(Source data)
------------------------
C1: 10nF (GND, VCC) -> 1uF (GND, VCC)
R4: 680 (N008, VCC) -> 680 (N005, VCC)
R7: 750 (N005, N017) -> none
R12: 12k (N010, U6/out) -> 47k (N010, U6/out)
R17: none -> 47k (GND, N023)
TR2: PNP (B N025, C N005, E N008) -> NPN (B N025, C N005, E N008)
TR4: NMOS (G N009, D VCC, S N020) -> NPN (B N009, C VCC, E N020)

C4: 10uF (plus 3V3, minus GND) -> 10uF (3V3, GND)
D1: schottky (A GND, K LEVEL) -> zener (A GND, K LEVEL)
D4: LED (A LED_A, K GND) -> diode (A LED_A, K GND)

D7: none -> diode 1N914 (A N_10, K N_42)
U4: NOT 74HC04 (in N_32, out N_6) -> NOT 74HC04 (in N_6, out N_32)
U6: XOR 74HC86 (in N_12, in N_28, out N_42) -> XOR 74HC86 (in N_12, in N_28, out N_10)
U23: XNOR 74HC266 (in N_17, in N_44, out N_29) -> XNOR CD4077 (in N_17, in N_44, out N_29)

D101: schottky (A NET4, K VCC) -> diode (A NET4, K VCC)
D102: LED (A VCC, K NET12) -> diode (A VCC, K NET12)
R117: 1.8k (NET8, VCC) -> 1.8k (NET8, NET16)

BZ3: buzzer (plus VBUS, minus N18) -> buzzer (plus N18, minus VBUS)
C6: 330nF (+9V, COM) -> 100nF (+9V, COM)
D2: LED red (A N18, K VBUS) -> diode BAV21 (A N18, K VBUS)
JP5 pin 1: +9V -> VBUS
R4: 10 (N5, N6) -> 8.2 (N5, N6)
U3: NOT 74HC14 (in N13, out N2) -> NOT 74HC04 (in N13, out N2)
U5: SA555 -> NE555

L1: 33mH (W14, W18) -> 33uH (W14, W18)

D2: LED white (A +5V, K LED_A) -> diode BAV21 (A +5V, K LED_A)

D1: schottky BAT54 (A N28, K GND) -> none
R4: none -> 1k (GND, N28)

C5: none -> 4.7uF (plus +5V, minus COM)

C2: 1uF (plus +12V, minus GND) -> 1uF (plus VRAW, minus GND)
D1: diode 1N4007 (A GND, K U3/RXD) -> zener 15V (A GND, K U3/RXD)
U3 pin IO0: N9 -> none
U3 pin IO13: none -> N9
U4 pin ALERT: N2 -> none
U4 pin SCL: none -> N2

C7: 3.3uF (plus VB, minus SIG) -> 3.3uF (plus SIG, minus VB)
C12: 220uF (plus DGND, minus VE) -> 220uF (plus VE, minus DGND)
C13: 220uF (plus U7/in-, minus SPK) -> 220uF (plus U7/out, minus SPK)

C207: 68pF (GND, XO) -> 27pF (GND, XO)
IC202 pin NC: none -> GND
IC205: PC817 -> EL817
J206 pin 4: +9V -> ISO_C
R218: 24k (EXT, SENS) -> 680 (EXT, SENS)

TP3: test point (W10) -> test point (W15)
------------------------
◆ WHAT IS BEING ASKED
Among the lines of the records above, count those containing the word "schottky", then give the number by itself.

◆ SOLUTION
3